[Provided data — start]
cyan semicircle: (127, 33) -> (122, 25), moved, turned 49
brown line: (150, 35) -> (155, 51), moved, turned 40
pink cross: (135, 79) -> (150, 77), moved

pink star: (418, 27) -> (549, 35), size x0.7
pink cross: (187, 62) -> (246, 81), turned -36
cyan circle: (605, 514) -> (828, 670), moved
[Provided data — finish]
Find the line that contains "pink star: (418, 27) -> (549, 35), size x0.7" in the data above. Reproduce it and every later line exactly, through the last one.

Exercise response:
pink star: (418, 27) -> (549, 35), size x0.7
pink cross: (187, 62) -> (246, 81), turned -36
cyan circle: (605, 514) -> (828, 670), moved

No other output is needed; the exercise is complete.